● **Source information**

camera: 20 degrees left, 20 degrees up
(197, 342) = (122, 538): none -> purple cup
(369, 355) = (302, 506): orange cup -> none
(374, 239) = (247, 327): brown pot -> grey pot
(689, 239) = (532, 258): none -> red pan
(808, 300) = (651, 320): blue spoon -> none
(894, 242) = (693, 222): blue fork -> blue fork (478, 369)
---
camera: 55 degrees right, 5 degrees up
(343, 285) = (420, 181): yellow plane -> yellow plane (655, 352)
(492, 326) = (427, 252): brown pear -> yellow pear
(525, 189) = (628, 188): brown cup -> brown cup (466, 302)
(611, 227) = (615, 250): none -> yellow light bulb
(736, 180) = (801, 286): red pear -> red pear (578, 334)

● **Directions**
Output exactly one stretch of the listing: from the line containing "(197, 342) = (122, 538): none -> purple cup" through the line containing "(894, 242) = (693, 222): blue", both end lines included.

● **Solution to this problem**
(197, 342) = (122, 538): none -> purple cup
(369, 355) = (302, 506): orange cup -> none
(374, 239) = (247, 327): brown pot -> grey pot
(689, 239) = (532, 258): none -> red pan
(808, 300) = (651, 320): blue spoon -> none
(894, 242) = (693, 222): blue fork -> blue fork (478, 369)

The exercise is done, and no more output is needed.